## EXERCISE DETAILS:
In the records below, the line with "pink wallet: 3 -> 2" opens the range and the line with "yellow notebook: 1 -> 3" closes it; print that range exactly and nothing else.

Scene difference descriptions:
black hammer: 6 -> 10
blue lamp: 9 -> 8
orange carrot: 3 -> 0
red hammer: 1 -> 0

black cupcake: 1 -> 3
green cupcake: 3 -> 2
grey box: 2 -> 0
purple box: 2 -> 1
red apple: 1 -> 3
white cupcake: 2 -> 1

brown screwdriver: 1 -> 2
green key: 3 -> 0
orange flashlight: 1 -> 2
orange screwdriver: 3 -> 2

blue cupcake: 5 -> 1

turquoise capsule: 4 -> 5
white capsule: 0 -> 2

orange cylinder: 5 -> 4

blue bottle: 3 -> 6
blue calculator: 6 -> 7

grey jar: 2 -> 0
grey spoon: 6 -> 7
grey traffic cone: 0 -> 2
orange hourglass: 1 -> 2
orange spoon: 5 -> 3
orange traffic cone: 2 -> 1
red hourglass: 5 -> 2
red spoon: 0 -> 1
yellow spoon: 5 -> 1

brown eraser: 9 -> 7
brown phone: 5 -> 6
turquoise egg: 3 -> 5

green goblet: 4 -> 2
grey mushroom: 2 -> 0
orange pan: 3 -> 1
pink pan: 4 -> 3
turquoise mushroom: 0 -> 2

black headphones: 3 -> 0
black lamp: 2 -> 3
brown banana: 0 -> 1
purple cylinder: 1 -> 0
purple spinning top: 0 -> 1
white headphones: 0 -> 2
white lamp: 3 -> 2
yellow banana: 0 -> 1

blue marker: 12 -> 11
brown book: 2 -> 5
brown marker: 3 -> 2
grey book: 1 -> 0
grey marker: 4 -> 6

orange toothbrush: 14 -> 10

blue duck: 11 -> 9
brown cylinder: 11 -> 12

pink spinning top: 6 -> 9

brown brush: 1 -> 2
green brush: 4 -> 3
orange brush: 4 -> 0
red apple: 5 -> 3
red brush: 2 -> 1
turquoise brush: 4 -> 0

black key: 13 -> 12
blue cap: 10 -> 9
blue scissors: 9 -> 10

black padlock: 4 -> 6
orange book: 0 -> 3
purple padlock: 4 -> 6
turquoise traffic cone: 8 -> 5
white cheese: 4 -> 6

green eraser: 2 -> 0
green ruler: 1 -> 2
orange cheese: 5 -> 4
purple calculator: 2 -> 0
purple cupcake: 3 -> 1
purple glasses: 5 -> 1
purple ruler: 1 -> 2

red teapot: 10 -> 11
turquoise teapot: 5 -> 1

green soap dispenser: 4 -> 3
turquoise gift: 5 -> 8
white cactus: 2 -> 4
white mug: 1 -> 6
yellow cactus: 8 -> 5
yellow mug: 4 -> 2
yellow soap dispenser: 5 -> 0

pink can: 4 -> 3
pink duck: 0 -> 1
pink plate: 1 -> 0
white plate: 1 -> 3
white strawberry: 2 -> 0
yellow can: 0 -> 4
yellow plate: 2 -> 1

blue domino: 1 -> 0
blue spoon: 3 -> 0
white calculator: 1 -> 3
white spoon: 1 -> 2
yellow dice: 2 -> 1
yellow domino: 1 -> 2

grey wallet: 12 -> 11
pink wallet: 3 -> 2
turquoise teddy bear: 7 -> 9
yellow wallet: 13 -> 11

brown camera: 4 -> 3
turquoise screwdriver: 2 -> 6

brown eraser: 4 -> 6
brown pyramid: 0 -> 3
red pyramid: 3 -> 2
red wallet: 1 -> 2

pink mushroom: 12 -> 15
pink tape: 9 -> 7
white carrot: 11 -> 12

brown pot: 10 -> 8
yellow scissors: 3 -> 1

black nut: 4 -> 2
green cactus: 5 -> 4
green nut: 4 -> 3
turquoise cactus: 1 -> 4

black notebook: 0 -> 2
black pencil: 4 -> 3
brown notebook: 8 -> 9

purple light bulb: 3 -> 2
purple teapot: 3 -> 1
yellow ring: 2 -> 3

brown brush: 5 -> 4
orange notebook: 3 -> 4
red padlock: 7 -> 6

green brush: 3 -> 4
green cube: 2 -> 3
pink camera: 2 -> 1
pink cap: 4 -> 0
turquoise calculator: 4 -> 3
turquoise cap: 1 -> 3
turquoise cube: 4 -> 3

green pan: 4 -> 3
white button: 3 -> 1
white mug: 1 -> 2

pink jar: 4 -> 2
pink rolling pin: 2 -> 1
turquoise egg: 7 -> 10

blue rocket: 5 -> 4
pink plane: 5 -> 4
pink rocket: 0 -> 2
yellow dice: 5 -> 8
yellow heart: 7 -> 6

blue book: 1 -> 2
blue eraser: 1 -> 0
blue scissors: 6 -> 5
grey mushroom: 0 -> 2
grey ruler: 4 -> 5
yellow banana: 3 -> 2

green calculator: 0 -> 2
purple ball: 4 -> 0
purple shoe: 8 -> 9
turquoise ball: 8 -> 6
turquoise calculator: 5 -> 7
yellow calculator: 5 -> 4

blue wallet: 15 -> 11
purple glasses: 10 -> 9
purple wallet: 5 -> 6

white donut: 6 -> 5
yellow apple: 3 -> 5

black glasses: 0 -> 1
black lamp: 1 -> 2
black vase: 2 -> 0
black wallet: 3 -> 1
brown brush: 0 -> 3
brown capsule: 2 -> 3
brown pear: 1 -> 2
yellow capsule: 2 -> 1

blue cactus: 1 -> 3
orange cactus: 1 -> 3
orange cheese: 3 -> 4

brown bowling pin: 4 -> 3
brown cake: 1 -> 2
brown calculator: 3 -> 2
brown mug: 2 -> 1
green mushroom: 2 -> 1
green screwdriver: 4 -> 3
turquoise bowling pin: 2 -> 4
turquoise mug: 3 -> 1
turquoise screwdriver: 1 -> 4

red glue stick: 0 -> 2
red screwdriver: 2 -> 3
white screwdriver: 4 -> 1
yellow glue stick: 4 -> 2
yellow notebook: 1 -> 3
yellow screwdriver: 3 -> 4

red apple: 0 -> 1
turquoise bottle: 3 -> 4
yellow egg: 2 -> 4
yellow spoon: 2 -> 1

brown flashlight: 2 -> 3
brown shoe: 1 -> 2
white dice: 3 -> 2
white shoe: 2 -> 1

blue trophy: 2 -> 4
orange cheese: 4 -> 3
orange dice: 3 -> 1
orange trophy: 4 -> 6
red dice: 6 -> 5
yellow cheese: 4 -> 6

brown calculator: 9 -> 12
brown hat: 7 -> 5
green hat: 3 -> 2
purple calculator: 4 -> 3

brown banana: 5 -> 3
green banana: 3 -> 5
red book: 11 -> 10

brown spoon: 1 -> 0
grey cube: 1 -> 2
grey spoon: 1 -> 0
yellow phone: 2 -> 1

## OUTPUT OF THE TASK:
pink wallet: 3 -> 2
turquoise teddy bear: 7 -> 9
yellow wallet: 13 -> 11

brown camera: 4 -> 3
turquoise screwdriver: 2 -> 6

brown eraser: 4 -> 6
brown pyramid: 0 -> 3
red pyramid: 3 -> 2
red wallet: 1 -> 2

pink mushroom: 12 -> 15
pink tape: 9 -> 7
white carrot: 11 -> 12

brown pot: 10 -> 8
yellow scissors: 3 -> 1

black nut: 4 -> 2
green cactus: 5 -> 4
green nut: 4 -> 3
turquoise cactus: 1 -> 4

black notebook: 0 -> 2
black pencil: 4 -> 3
brown notebook: 8 -> 9

purple light bulb: 3 -> 2
purple teapot: 3 -> 1
yellow ring: 2 -> 3

brown brush: 5 -> 4
orange notebook: 3 -> 4
red padlock: 7 -> 6

green brush: 3 -> 4
green cube: 2 -> 3
pink camera: 2 -> 1
pink cap: 4 -> 0
turquoise calculator: 4 -> 3
turquoise cap: 1 -> 3
turquoise cube: 4 -> 3

green pan: 4 -> 3
white button: 3 -> 1
white mug: 1 -> 2

pink jar: 4 -> 2
pink rolling pin: 2 -> 1
turquoise egg: 7 -> 10

blue rocket: 5 -> 4
pink plane: 5 -> 4
pink rocket: 0 -> 2
yellow dice: 5 -> 8
yellow heart: 7 -> 6

blue book: 1 -> 2
blue eraser: 1 -> 0
blue scissors: 6 -> 5
grey mushroom: 0 -> 2
grey ruler: 4 -> 5
yellow banana: 3 -> 2

green calculator: 0 -> 2
purple ball: 4 -> 0
purple shoe: 8 -> 9
turquoise ball: 8 -> 6
turquoise calculator: 5 -> 7
yellow calculator: 5 -> 4

blue wallet: 15 -> 11
purple glasses: 10 -> 9
purple wallet: 5 -> 6

white donut: 6 -> 5
yellow apple: 3 -> 5

black glasses: 0 -> 1
black lamp: 1 -> 2
black vase: 2 -> 0
black wallet: 3 -> 1
brown brush: 0 -> 3
brown capsule: 2 -> 3
brown pear: 1 -> 2
yellow capsule: 2 -> 1

blue cactus: 1 -> 3
orange cactus: 1 -> 3
orange cheese: 3 -> 4

brown bowling pin: 4 -> 3
brown cake: 1 -> 2
brown calculator: 3 -> 2
brown mug: 2 -> 1
green mushroom: 2 -> 1
green screwdriver: 4 -> 3
turquoise bowling pin: 2 -> 4
turquoise mug: 3 -> 1
turquoise screwdriver: 1 -> 4

red glue stick: 0 -> 2
red screwdriver: 2 -> 3
white screwdriver: 4 -> 1
yellow glue stick: 4 -> 2
yellow notebook: 1 -> 3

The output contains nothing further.